* _PROBLEM TO WORK ON_: Make an exact copy of the records that follow, with each picture omitted.

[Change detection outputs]
--- START ---
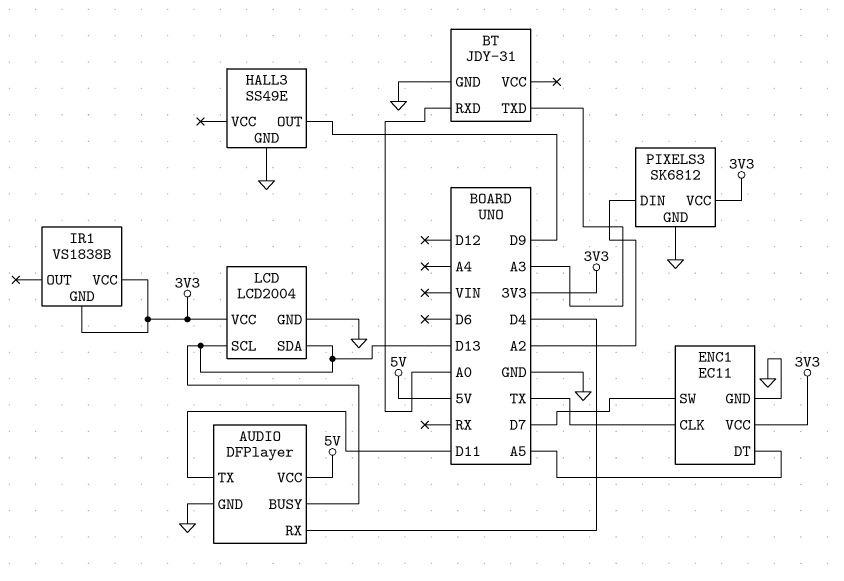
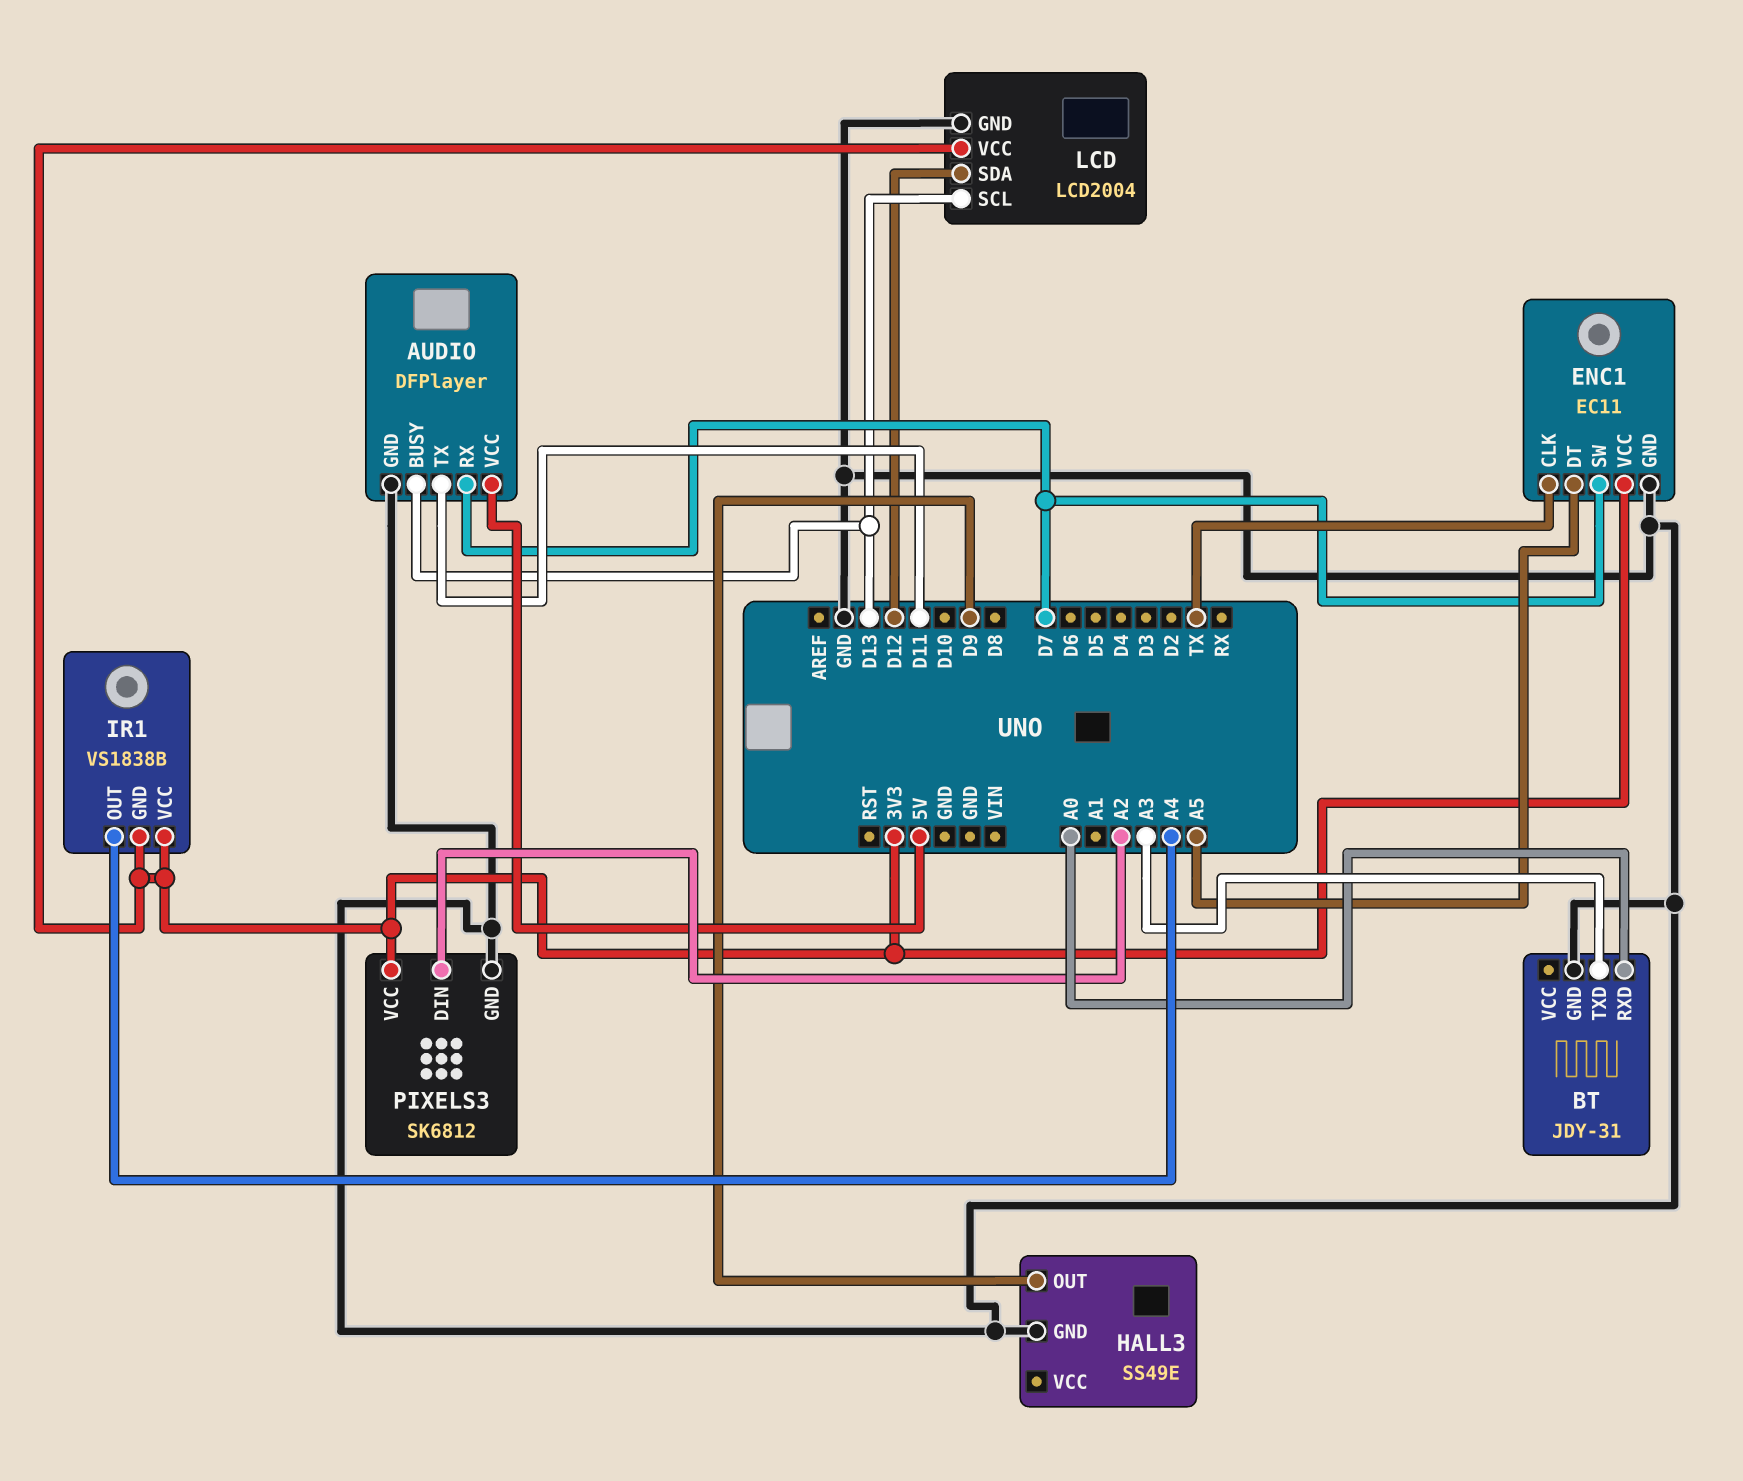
AUDIO pin RX: D4 -> D7
IR1 pin OUT: none -> A4
LCD pin SDA: D13 -> D12

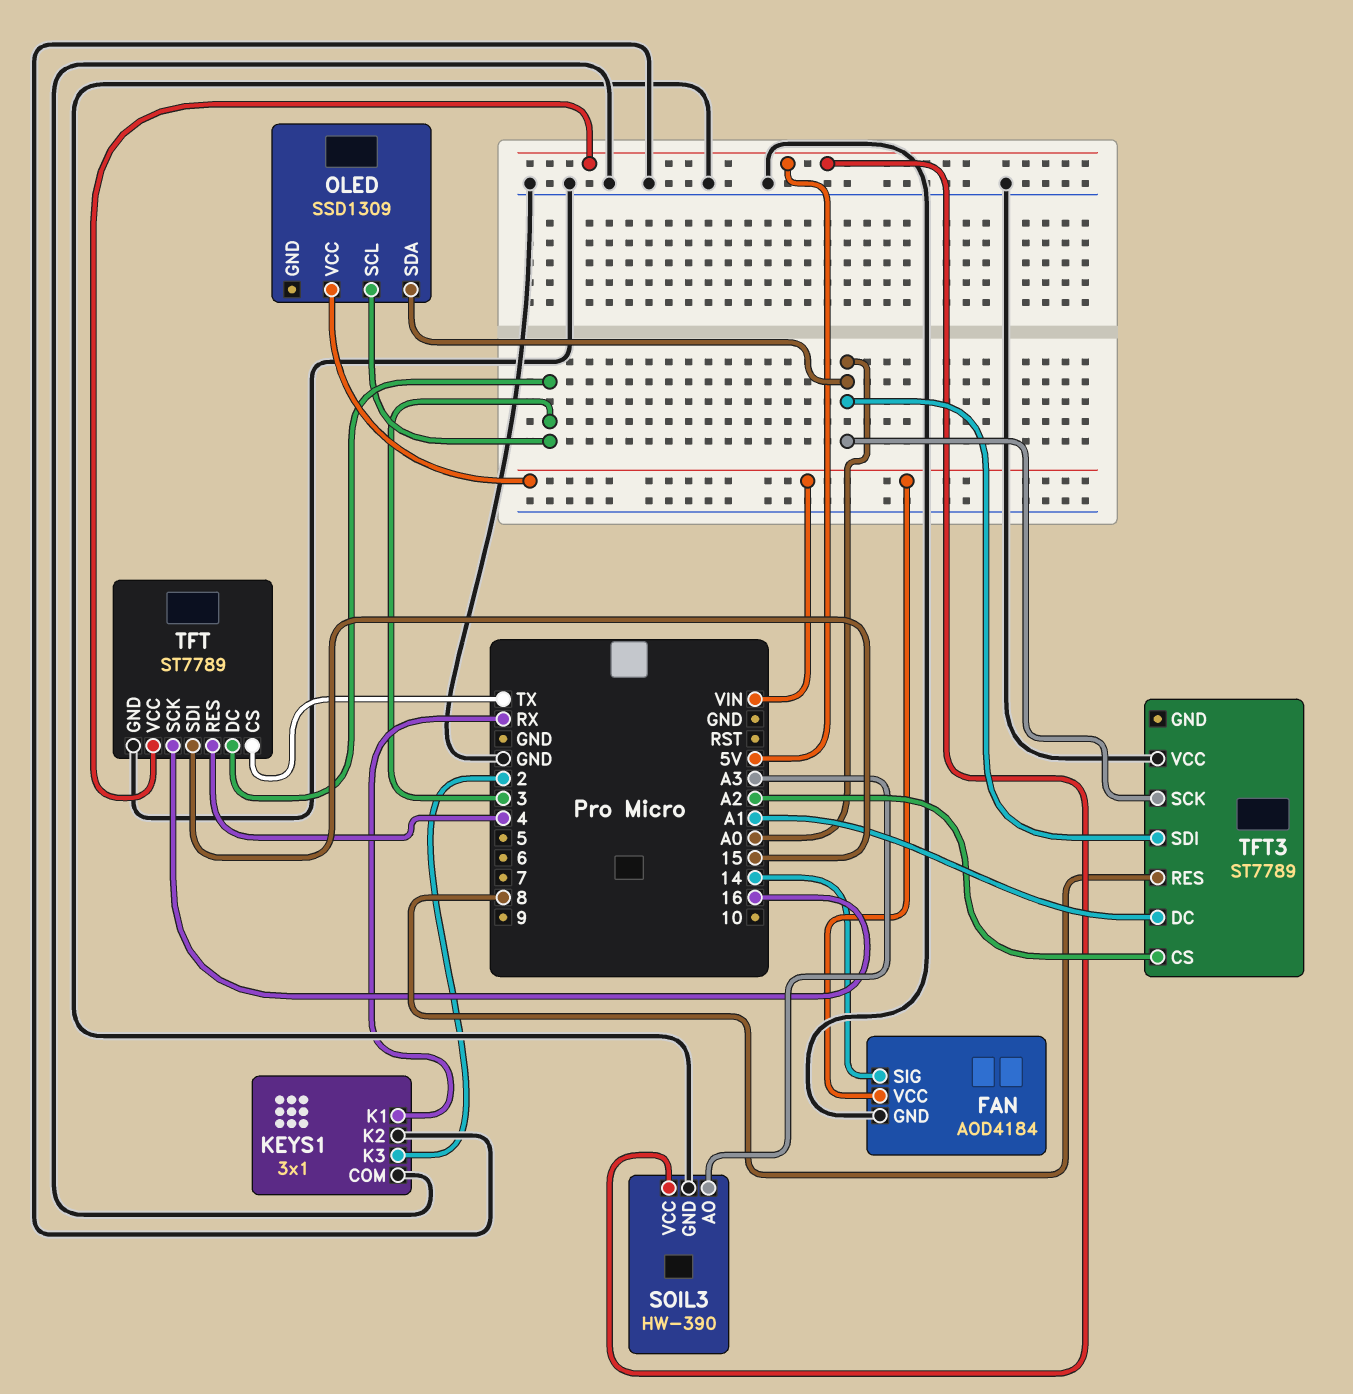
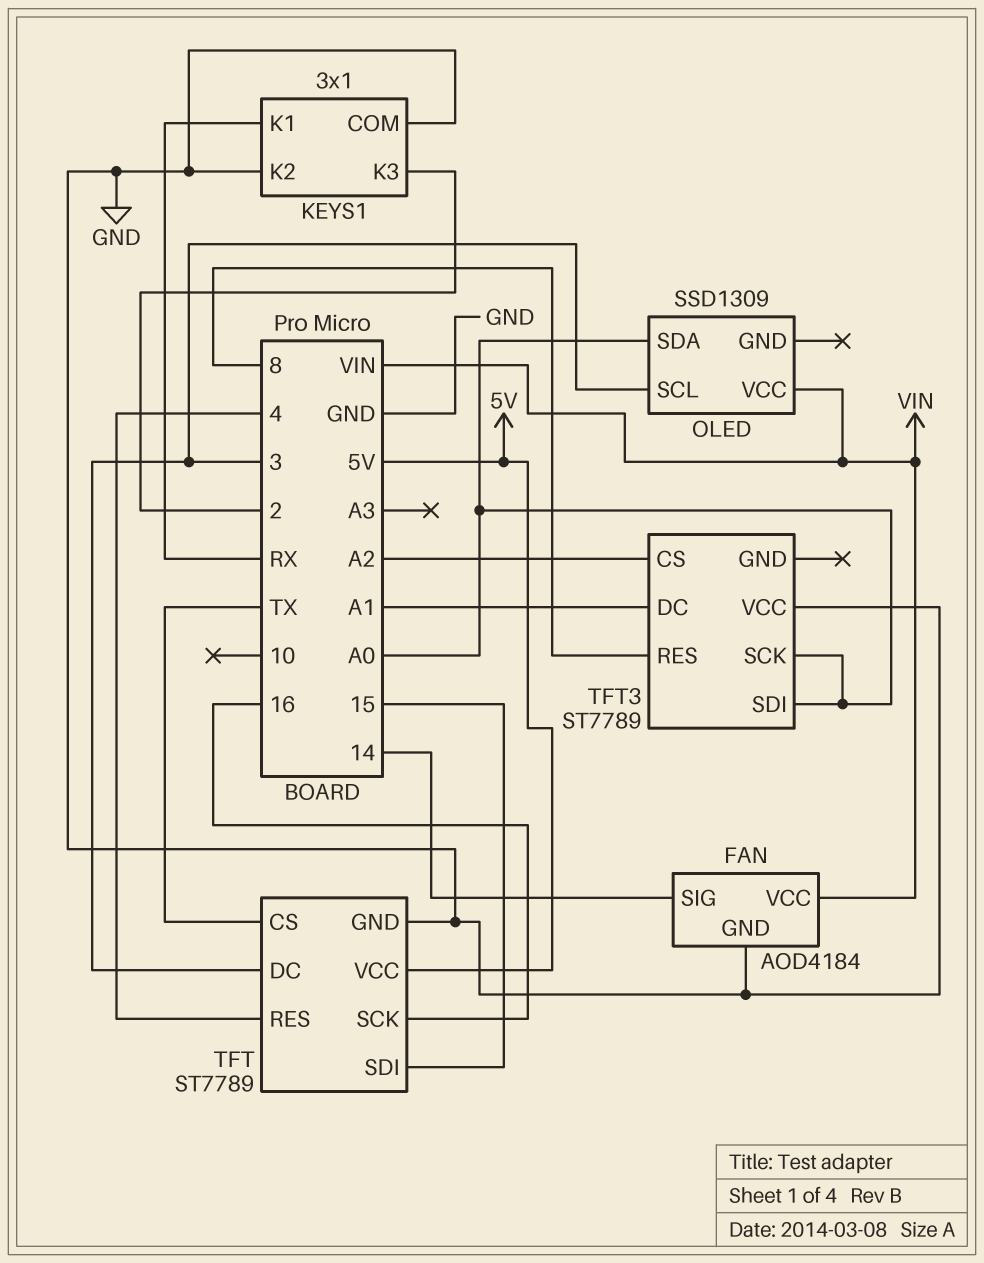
SOIL3: HW-390 -> none
SOIL3 pin AO: A3 -> none
SOIL3 pin GND: GND -> none
SOIL3 pin VCC: 5V -> none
--- END ---
* _EXPECTED OUTPUT_:
AUDIO pin RX: D4 -> D7
IR1 pin OUT: none -> A4
LCD pin SDA: D13 -> D12

SOIL3: HW-390 -> none
SOIL3 pin AO: A3 -> none
SOIL3 pin GND: GND -> none
SOIL3 pin VCC: 5V -> none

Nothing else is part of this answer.